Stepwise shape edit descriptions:
^^^^^^^^
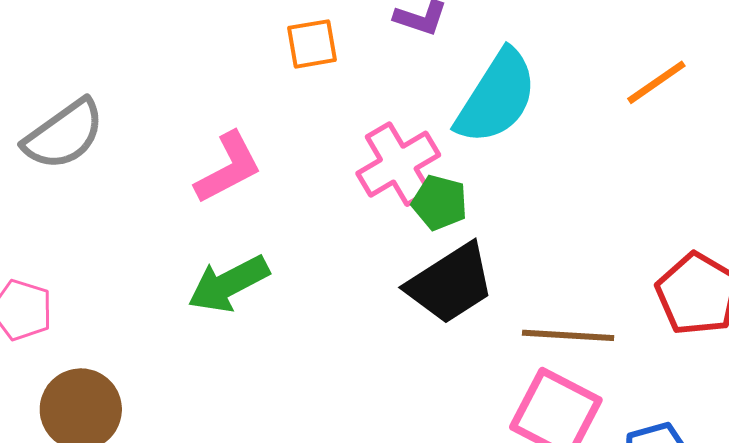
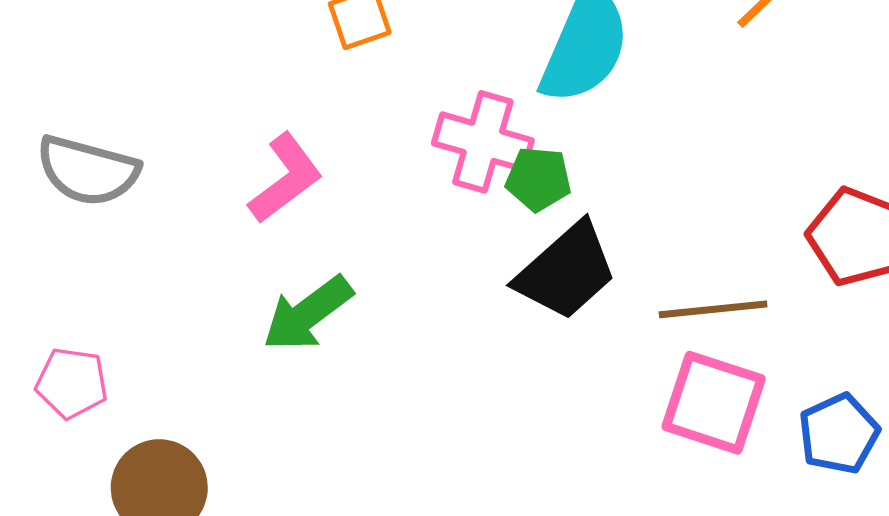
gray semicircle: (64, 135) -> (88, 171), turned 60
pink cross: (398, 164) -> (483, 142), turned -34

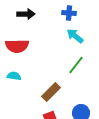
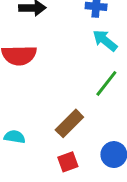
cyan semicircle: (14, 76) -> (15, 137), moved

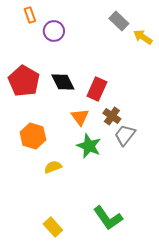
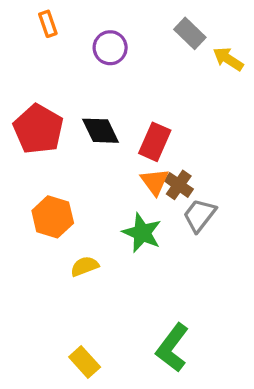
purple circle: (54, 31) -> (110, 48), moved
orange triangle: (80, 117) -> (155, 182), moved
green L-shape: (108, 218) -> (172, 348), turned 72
^^^^^^^^
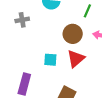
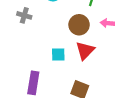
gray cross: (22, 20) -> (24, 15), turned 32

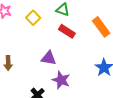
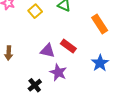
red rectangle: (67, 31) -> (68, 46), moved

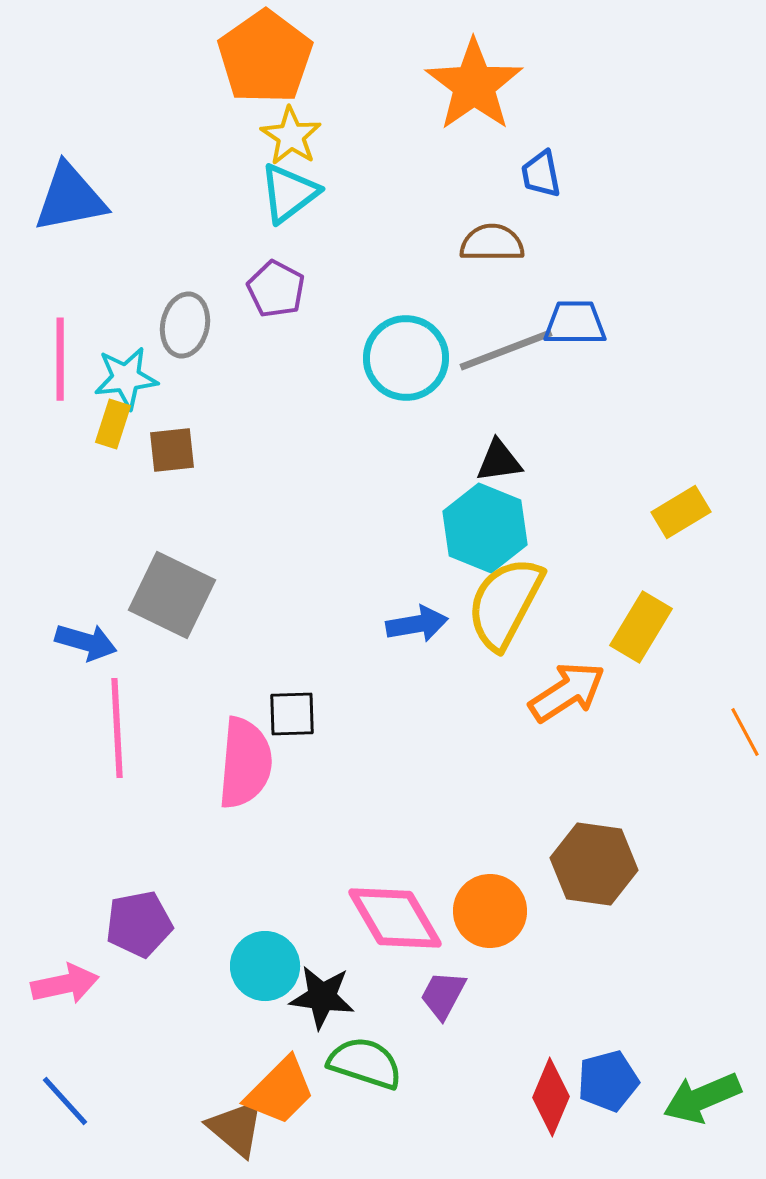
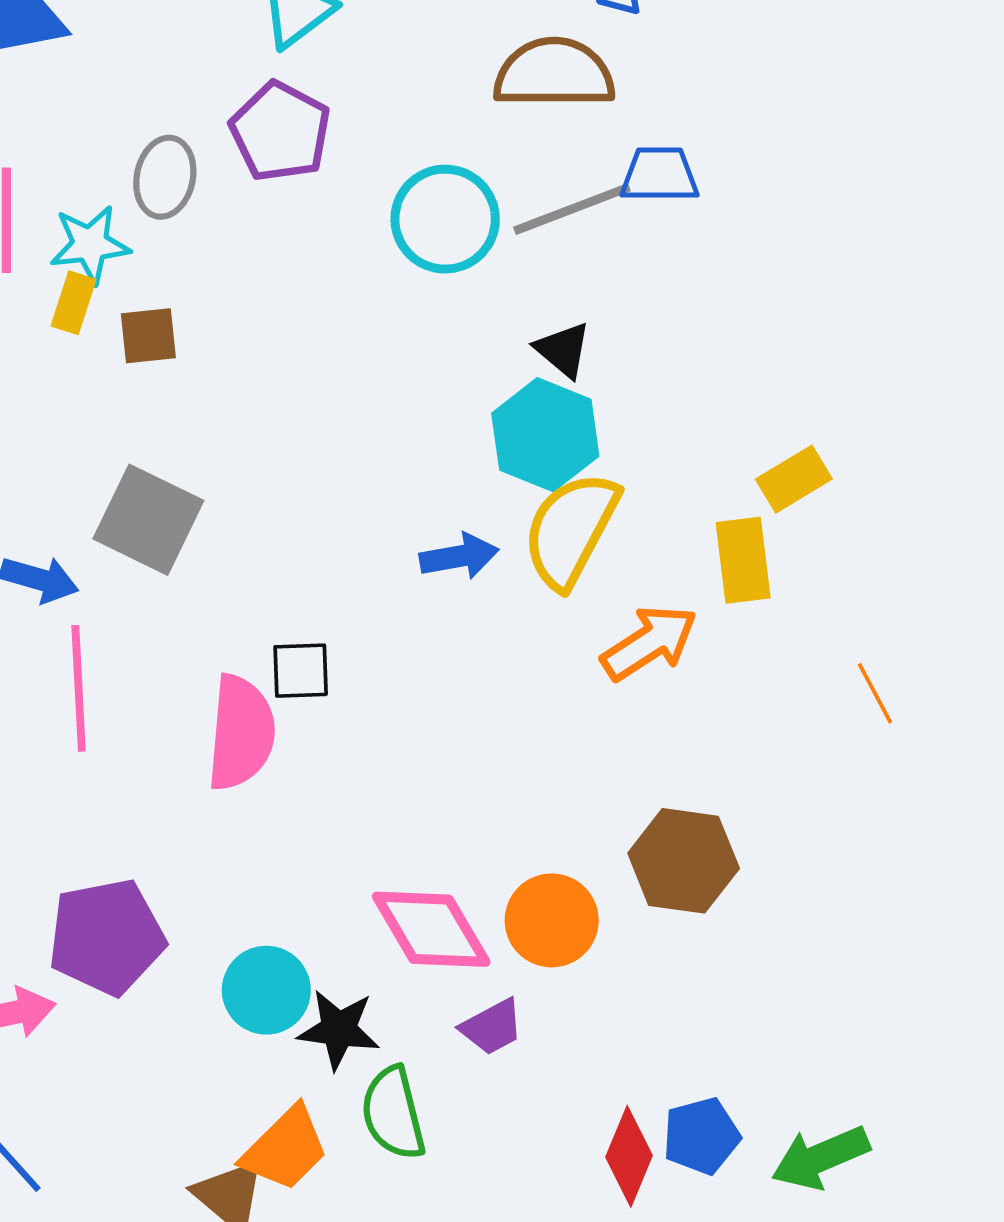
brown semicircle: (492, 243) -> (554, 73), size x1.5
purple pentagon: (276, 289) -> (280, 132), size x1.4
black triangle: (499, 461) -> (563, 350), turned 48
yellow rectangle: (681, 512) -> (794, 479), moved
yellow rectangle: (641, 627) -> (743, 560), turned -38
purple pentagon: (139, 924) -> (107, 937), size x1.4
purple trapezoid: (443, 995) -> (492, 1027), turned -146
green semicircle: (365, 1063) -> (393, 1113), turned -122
^^^^^^^^
WORK INSTRUCTION - Look above for the line with "gray semicircle: (64, 135)" and the line with "orange triangle: (80, 117)", then restate exactly those two lines and all lines between them, with no pictures.

RESPONSE AREA -
gray semicircle: (64, 135) -> (88, 171), turned 60
pink cross: (398, 164) -> (483, 142), turned -34

cyan semicircle: (14, 76) -> (15, 137), moved

purple circle: (54, 31) -> (110, 48), moved
orange triangle: (80, 117) -> (155, 182), moved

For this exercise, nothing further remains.